Reproduce all records below exactly.

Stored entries

##############################

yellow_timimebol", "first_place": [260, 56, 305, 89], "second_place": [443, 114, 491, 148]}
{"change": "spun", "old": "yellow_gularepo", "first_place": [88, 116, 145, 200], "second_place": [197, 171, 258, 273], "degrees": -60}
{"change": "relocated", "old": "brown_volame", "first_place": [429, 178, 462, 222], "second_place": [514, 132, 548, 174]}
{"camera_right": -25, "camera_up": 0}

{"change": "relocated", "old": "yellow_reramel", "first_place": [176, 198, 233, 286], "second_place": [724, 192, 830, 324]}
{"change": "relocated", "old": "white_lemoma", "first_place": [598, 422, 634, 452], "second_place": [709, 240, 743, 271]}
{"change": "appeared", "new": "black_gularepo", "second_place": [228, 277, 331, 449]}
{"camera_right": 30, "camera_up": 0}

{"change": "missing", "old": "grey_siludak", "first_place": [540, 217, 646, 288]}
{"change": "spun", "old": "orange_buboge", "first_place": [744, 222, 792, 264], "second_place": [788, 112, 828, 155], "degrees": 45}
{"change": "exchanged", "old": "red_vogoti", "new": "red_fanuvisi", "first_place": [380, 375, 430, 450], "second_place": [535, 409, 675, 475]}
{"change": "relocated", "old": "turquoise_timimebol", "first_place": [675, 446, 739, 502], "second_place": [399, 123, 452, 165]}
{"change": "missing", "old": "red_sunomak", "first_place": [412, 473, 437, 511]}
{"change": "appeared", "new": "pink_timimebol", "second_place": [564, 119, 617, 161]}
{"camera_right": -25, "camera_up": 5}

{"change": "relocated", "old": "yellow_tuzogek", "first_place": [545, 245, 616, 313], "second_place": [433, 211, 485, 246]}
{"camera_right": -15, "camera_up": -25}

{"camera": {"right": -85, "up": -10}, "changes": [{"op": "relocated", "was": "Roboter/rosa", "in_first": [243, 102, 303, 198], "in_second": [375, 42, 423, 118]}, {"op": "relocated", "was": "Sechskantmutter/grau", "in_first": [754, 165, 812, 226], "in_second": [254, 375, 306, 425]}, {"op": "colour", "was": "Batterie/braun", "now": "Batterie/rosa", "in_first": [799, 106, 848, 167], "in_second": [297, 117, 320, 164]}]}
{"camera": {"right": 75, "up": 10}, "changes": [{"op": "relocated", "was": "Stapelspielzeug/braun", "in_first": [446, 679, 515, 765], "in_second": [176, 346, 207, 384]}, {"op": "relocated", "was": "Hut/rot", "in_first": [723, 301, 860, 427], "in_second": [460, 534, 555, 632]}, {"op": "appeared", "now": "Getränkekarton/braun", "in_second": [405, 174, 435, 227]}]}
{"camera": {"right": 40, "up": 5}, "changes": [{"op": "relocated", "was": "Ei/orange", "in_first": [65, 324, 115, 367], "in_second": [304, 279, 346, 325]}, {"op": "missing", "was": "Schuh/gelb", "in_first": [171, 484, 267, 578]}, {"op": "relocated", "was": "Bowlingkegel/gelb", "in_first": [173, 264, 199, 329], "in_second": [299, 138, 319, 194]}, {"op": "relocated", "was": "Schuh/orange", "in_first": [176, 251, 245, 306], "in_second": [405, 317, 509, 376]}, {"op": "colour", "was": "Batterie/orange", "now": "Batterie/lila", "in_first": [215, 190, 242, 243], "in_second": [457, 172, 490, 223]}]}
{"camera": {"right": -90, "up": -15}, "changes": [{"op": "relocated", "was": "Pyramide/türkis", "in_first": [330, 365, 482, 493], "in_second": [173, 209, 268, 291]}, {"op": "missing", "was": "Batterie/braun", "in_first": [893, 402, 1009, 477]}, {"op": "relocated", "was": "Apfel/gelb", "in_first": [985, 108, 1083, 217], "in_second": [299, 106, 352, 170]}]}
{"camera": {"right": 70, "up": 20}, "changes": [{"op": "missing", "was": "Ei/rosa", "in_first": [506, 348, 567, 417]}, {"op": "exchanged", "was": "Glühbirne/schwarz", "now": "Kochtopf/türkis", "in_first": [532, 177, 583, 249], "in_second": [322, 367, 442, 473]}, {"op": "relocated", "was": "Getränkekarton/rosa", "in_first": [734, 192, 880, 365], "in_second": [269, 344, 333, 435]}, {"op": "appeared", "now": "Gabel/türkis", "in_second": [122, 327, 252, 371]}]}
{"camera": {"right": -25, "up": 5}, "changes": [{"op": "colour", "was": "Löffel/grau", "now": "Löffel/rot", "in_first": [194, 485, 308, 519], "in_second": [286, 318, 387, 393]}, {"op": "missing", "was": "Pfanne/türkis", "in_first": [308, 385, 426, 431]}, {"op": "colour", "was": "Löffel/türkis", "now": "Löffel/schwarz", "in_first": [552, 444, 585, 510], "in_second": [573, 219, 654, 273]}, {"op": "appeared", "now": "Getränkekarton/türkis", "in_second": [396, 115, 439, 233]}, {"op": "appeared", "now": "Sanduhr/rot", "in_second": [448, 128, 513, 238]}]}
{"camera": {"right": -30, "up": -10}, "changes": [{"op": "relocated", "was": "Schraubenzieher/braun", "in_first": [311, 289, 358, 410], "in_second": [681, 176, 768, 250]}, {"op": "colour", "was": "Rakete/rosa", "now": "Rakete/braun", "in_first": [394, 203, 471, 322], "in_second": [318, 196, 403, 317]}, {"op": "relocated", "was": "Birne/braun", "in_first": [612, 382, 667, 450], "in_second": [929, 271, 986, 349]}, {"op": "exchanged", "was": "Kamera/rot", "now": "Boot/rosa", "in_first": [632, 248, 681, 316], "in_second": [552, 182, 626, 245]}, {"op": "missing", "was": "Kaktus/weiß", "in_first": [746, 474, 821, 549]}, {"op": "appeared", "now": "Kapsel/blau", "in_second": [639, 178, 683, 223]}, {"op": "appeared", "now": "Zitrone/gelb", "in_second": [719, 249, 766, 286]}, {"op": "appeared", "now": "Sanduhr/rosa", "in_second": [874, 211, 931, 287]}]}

##############################

### [Finished task]
yellow_timimebol", "first_place": [260, 56, 305, 89], "second_place": [443, 114, 491, 148]}
{"change": "spun", "old": "yellow_gularepo", "first_place": [88, 116, 145, 200], "second_place": [197, 171, 258, 273], "degrees": -60}
{"change": "relocated", "old": "brown_volame", "first_place": [429, 178, 462, 222], "second_place": [514, 132, 548, 174]}
{"camera_right": -25, "camera_up": 0}

{"change": "relocated", "old": "yellow_reramel", "first_place": [176, 198, 233, 286], "second_place": [724, 192, 830, 324]}
{"change": "relocated", "old": "white_lemoma", "first_place": [598, 422, 634, 452], "second_place": [709, 240, 743, 271]}
{"change": "appeared", "new": "black_gularepo", "second_place": [228, 277, 331, 449]}
{"camera_right": 30, "camera_up": 0}

{"change": "missing", "old": "grey_siludak", "first_place": [540, 217, 646, 288]}
{"change": "spun", "old": "orange_buboge", "first_place": [744, 222, 792, 264], "second_place": [788, 112, 828, 155], "degrees": 45}
{"change": "exchanged", "old": "red_vogoti", "new": "red_fanuvisi", "first_place": [380, 375, 430, 450], "second_place": [535, 409, 675, 475]}
{"change": "relocated", "old": "turquoise_timimebol", "first_place": [675, 446, 739, 502], "second_place": [399, 123, 452, 165]}
{"change": "missing", "old": "red_sunomak", "first_place": [412, 473, 437, 511]}
{"change": "appeared", "new": "pink_timimebol", "second_place": [564, 119, 617, 161]}
{"camera_right": -25, "camera_up": 5}

{"change": "relocated", "old": "yellow_tuzogek", "first_place": [545, 245, 616, 313], "second_place": [433, 211, 485, 246]}
{"camera_right": -15, "camera_up": -25}

{"camera": {"right": -85, "up": -10}, "changes": [{"op": "relocated", "was": "Roboter/rosa", "in_first": [243, 102, 303, 198], "in_second": [375, 42, 423, 118]}, {"op": "relocated", "was": "Sechskantmutter/grau", "in_first": [754, 165, 812, 226], "in_second": [254, 375, 306, 425]}, {"op": "colour", "was": "Batterie/braun", "now": "Batterie/rosa", "in_first": [799, 106, 848, 167], "in_second": [297, 117, 320, 164]}]}
{"camera": {"right": 75, "up": 10}, "changes": [{"op": "relocated", "was": "Stapelspielzeug/braun", "in_first": [446, 679, 515, 765], "in_second": [176, 346, 207, 384]}, {"op": "relocated", "was": "Hut/rot", "in_first": [723, 301, 860, 427], "in_second": [460, 534, 555, 632]}, {"op": "appeared", "now": "Getränkekarton/braun", "in_second": [405, 174, 435, 227]}]}
{"camera": {"right": 40, "up": 5}, "changes": [{"op": "relocated", "was": "Ei/orange", "in_first": [65, 324, 115, 367], "in_second": [304, 279, 346, 325]}, {"op": "missing", "was": "Schuh/gelb", "in_first": [171, 484, 267, 578]}, {"op": "relocated", "was": "Bowlingkegel/gelb", "in_first": [173, 264, 199, 329], "in_second": [299, 138, 319, 194]}, {"op": "relocated", "was": "Schuh/orange", "in_first": [176, 251, 245, 306], "in_second": [405, 317, 509, 376]}, {"op": "colour", "was": "Batterie/orange", "now": "Batterie/lila", "in_first": [215, 190, 242, 243], "in_second": [457, 172, 490, 223]}]}
{"camera": {"right": -90, "up": -15}, "changes": [{"op": "relocated", "was": "Pyramide/türkis", "in_first": [330, 365, 482, 493], "in_second": [173, 209, 268, 291]}, {"op": "missing", "was": "Batterie/braun", "in_first": [893, 402, 1009, 477]}, {"op": "relocated", "was": "Apfel/gelb", "in_first": [985, 108, 1083, 217], "in_second": [299, 106, 352, 170]}]}
{"camera": {"right": 70, "up": 20}, "changes": [{"op": "missing", "was": "Ei/rosa", "in_first": [506, 348, 567, 417]}, {"op": "exchanged", "was": "Glühbirne/schwarz", "now": "Kochtopf/türkis", "in_first": [532, 177, 583, 249], "in_second": [322, 367, 442, 473]}, {"op": "relocated", "was": "Getränkekarton/rosa", "in_first": [734, 192, 880, 365], "in_second": [269, 344, 333, 435]}, {"op": "appeared", "now": "Gabel/türkis", "in_second": [122, 327, 252, 371]}]}
{"camera": {"right": -25, "up": 5}, "changes": [{"op": "colour", "was": "Löffel/grau", "now": "Löffel/rot", "in_first": [194, 485, 308, 519], "in_second": [286, 318, 387, 393]}, {"op": "missing", "was": "Pfanne/türkis", "in_first": [308, 385, 426, 431]}, {"op": "colour", "was": "Löffel/türkis", "now": "Löffel/schwarz", "in_first": [552, 444, 585, 510], "in_second": [573, 219, 654, 273]}, {"op": "appeared", "now": "Getränkekarton/türkis", "in_second": [396, 115, 439, 233]}, {"op": "appeared", "now": "Sanduhr/rot", "in_second": [448, 128, 513, 238]}]}
{"camera": {"right": -30, "up": -10}, "changes": [{"op": "relocated", "was": "Schraubenzieher/braun", "in_first": [311, 289, 358, 410], "in_second": [681, 176, 768, 250]}, {"op": "colour", "was": "Rakete/rosa", "now": "Rakete/braun", "in_first": [394, 203, 471, 322], "in_second": [318, 196, 403, 317]}, {"op": "relocated", "was": "Birne/braun", "in_first": [612, 382, 667, 450], "in_second": [929, 271, 986, 349]}, {"op": "exchanged", "was": "Kamera/rot", "now": "Boot/rosa", "in_first": [632, 248, 681, 316], "in_second": [552, 182, 626, 245]}, {"op": "missing", "was": "Kaktus/weiß", "in_first": [746, 474, 821, 549]}, {"op": "appeared", "now": "Kapsel/blau", "in_second": [639, 178, 683, 223]}, {"op": "appeared", "now": "Zitrone/gelb", "in_second": [719, 249, 766, 286]}, {"op": "appeared", "now": "Sanduhr/rosa", "in_second": [874, 211, 931, 287]}]}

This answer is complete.